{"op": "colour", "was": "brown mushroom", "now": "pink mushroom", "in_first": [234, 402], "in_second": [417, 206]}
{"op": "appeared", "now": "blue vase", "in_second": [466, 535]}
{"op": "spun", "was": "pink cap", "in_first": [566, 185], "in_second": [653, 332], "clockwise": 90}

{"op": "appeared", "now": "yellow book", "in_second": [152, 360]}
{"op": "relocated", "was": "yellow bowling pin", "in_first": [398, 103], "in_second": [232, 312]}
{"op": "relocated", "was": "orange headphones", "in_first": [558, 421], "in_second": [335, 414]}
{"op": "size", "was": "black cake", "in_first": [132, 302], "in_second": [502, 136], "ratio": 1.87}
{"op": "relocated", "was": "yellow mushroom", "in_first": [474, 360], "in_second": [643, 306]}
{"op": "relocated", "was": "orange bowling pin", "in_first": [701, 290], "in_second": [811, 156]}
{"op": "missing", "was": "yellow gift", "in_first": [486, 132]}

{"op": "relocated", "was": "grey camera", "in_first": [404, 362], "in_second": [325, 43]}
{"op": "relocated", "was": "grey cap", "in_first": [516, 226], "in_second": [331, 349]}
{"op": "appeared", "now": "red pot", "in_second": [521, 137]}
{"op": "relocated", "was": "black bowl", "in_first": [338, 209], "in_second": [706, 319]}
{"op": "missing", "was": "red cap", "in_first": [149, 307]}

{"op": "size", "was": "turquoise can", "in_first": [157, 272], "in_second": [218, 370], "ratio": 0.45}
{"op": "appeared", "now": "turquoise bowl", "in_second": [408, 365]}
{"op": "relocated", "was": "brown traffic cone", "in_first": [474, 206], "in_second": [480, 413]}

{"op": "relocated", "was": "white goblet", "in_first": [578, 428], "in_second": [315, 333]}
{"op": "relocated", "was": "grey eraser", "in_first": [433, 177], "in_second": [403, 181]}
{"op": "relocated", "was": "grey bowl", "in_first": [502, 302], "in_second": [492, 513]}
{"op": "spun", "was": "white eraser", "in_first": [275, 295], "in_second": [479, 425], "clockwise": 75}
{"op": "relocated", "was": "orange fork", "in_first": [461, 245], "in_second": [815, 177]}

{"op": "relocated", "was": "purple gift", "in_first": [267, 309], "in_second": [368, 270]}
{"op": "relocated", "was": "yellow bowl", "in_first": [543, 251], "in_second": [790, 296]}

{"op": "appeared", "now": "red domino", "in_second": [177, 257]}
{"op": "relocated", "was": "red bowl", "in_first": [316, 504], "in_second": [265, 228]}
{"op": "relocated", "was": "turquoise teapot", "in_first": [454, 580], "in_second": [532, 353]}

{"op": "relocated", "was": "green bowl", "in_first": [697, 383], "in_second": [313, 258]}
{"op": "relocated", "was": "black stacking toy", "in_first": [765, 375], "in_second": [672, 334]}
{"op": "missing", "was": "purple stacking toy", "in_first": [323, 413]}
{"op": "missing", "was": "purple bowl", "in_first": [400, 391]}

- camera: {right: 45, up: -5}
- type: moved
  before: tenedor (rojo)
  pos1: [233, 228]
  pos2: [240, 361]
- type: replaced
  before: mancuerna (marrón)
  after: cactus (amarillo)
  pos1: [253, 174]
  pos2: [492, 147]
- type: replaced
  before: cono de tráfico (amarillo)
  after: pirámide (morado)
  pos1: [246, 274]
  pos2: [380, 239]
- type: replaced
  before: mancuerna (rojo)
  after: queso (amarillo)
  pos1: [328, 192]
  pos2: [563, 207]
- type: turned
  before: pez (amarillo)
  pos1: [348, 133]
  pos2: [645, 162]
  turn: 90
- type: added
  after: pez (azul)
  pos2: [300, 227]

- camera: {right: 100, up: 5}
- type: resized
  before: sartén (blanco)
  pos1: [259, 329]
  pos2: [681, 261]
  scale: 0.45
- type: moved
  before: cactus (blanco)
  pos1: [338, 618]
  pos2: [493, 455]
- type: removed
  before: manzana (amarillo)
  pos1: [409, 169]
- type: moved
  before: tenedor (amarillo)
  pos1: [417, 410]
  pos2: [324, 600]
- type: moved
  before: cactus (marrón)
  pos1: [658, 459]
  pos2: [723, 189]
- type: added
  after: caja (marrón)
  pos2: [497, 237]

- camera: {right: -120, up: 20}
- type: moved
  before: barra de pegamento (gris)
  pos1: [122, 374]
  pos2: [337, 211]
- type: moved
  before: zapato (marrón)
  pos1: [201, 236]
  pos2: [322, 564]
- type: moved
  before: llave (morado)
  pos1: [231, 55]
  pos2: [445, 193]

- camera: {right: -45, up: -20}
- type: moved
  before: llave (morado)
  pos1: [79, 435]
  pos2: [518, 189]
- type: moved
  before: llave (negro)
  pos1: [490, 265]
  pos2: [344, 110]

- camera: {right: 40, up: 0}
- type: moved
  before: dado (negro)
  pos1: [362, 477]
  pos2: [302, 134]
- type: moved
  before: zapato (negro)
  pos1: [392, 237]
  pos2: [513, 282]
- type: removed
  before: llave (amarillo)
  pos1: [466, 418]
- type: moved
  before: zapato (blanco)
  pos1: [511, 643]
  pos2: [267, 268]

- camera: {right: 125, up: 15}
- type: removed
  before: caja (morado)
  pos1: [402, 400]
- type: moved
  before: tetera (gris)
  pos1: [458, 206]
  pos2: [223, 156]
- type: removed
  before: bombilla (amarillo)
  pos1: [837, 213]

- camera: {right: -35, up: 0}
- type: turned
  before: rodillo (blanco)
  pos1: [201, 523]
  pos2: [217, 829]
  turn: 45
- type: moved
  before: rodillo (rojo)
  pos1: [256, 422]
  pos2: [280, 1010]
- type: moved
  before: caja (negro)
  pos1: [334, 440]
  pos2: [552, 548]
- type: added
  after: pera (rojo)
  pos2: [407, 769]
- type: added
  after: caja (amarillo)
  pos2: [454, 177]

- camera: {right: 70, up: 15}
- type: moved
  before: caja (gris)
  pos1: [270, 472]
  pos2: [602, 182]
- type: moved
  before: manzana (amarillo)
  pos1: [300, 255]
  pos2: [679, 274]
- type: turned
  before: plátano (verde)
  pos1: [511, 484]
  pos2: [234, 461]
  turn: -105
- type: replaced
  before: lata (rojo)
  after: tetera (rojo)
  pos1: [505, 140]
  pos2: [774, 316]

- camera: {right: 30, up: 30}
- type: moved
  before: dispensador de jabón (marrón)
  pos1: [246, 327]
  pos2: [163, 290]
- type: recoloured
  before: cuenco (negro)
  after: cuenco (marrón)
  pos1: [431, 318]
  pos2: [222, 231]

### Problem to work on:
Restate each record above exactly, leaving nothing out.

### Exercise response:
{"op": "colour", "was": "brown mushroom", "now": "pink mushroom", "in_first": [234, 402], "in_second": [417, 206]}
{"op": "appeared", "now": "blue vase", "in_second": [466, 535]}
{"op": "spun", "was": "pink cap", "in_first": [566, 185], "in_second": [653, 332], "clockwise": 90}

{"op": "appeared", "now": "yellow book", "in_second": [152, 360]}
{"op": "relocated", "was": "yellow bowling pin", "in_first": [398, 103], "in_second": [232, 312]}
{"op": "relocated", "was": "orange headphones", "in_first": [558, 421], "in_second": [335, 414]}
{"op": "size", "was": "black cake", "in_first": [132, 302], "in_second": [502, 136], "ratio": 1.87}
{"op": "relocated", "was": "yellow mushroom", "in_first": [474, 360], "in_second": [643, 306]}
{"op": "relocated", "was": "orange bowling pin", "in_first": [701, 290], "in_second": [811, 156]}
{"op": "missing", "was": "yellow gift", "in_first": [486, 132]}

{"op": "relocated", "was": "grey camera", "in_first": [404, 362], "in_second": [325, 43]}
{"op": "relocated", "was": "grey cap", "in_first": [516, 226], "in_second": [331, 349]}
{"op": "appeared", "now": "red pot", "in_second": [521, 137]}
{"op": "relocated", "was": "black bowl", "in_first": [338, 209], "in_second": [706, 319]}
{"op": "missing", "was": "red cap", "in_first": [149, 307]}

{"op": "size", "was": "turquoise can", "in_first": [157, 272], "in_second": [218, 370], "ratio": 0.45}
{"op": "appeared", "now": "turquoise bowl", "in_second": [408, 365]}
{"op": "relocated", "was": "brown traffic cone", "in_first": [474, 206], "in_second": [480, 413]}

{"op": "relocated", "was": "white goblet", "in_first": [578, 428], "in_second": [315, 333]}
{"op": "relocated", "was": "grey eraser", "in_first": [433, 177], "in_second": [403, 181]}
{"op": "relocated", "was": "grey bowl", "in_first": [502, 302], "in_second": [492, 513]}
{"op": "spun", "was": "white eraser", "in_first": [275, 295], "in_second": [479, 425], "clockwise": 75}
{"op": "relocated", "was": "orange fork", "in_first": [461, 245], "in_second": [815, 177]}

{"op": "relocated", "was": "purple gift", "in_first": [267, 309], "in_second": [368, 270]}
{"op": "relocated", "was": "yellow bowl", "in_first": [543, 251], "in_second": [790, 296]}

{"op": "appeared", "now": "red domino", "in_second": [177, 257]}
{"op": "relocated", "was": "red bowl", "in_first": [316, 504], "in_second": [265, 228]}
{"op": "relocated", "was": "turquoise teapot", "in_first": [454, 580], "in_second": [532, 353]}

{"op": "relocated", "was": "green bowl", "in_first": [697, 383], "in_second": [313, 258]}
{"op": "relocated", "was": "black stacking toy", "in_first": [765, 375], "in_second": [672, 334]}
{"op": "missing", "was": "purple stacking toy", "in_first": [323, 413]}
{"op": "missing", "was": "purple bowl", "in_first": [400, 391]}

- camera: {right: 45, up: -5}
- type: moved
  before: tenedor (rojo)
  pos1: [233, 228]
  pos2: [240, 361]
- type: replaced
  before: mancuerna (marrón)
  after: cactus (amarillo)
  pos1: [253, 174]
  pos2: [492, 147]
- type: replaced
  before: cono de tráfico (amarillo)
  after: pirámide (morado)
  pos1: [246, 274]
  pos2: [380, 239]
- type: replaced
  before: mancuerna (rojo)
  after: queso (amarillo)
  pos1: [328, 192]
  pos2: [563, 207]
- type: turned
  before: pez (amarillo)
  pos1: [348, 133]
  pos2: [645, 162]
  turn: 90
- type: added
  after: pez (azul)
  pos2: [300, 227]

- camera: {right: 100, up: 5}
- type: resized
  before: sartén (blanco)
  pos1: [259, 329]
  pos2: [681, 261]
  scale: 0.45
- type: moved
  before: cactus (blanco)
  pos1: [338, 618]
  pos2: [493, 455]
- type: removed
  before: manzana (amarillo)
  pos1: [409, 169]
- type: moved
  before: tenedor (amarillo)
  pos1: [417, 410]
  pos2: [324, 600]
- type: moved
  before: cactus (marrón)
  pos1: [658, 459]
  pos2: [723, 189]
- type: added
  after: caja (marrón)
  pos2: [497, 237]

- camera: {right: -120, up: 20}
- type: moved
  before: barra de pegamento (gris)
  pos1: [122, 374]
  pos2: [337, 211]
- type: moved
  before: zapato (marrón)
  pos1: [201, 236]
  pos2: [322, 564]
- type: moved
  before: llave (morado)
  pos1: [231, 55]
  pos2: [445, 193]

- camera: {right: -45, up: -20}
- type: moved
  before: llave (morado)
  pos1: [79, 435]
  pos2: [518, 189]
- type: moved
  before: llave (negro)
  pos1: [490, 265]
  pos2: [344, 110]

- camera: {right: 40, up: 0}
- type: moved
  before: dado (negro)
  pos1: [362, 477]
  pos2: [302, 134]
- type: moved
  before: zapato (negro)
  pos1: [392, 237]
  pos2: [513, 282]
- type: removed
  before: llave (amarillo)
  pos1: [466, 418]
- type: moved
  before: zapato (blanco)
  pos1: [511, 643]
  pos2: [267, 268]

- camera: {right: 125, up: 15}
- type: removed
  before: caja (morado)
  pos1: [402, 400]
- type: moved
  before: tetera (gris)
  pos1: [458, 206]
  pos2: [223, 156]
- type: removed
  before: bombilla (amarillo)
  pos1: [837, 213]

- camera: {right: -35, up: 0}
- type: turned
  before: rodillo (blanco)
  pos1: [201, 523]
  pos2: [217, 829]
  turn: 45
- type: moved
  before: rodillo (rojo)
  pos1: [256, 422]
  pos2: [280, 1010]
- type: moved
  before: caja (negro)
  pos1: [334, 440]
  pos2: [552, 548]
- type: added
  after: pera (rojo)
  pos2: [407, 769]
- type: added
  after: caja (amarillo)
  pos2: [454, 177]

- camera: {right: 70, up: 15}
- type: moved
  before: caja (gris)
  pos1: [270, 472]
  pos2: [602, 182]
- type: moved
  before: manzana (amarillo)
  pos1: [300, 255]
  pos2: [679, 274]
- type: turned
  before: plátano (verde)
  pos1: [511, 484]
  pos2: [234, 461]
  turn: -105
- type: replaced
  before: lata (rojo)
  after: tetera (rojo)
  pos1: [505, 140]
  pos2: [774, 316]

- camera: {right: 30, up: 30}
- type: moved
  before: dispensador de jabón (marrón)
  pos1: [246, 327]
  pos2: [163, 290]
- type: recoloured
  before: cuenco (negro)
  after: cuenco (marrón)
  pos1: [431, 318]
  pos2: [222, 231]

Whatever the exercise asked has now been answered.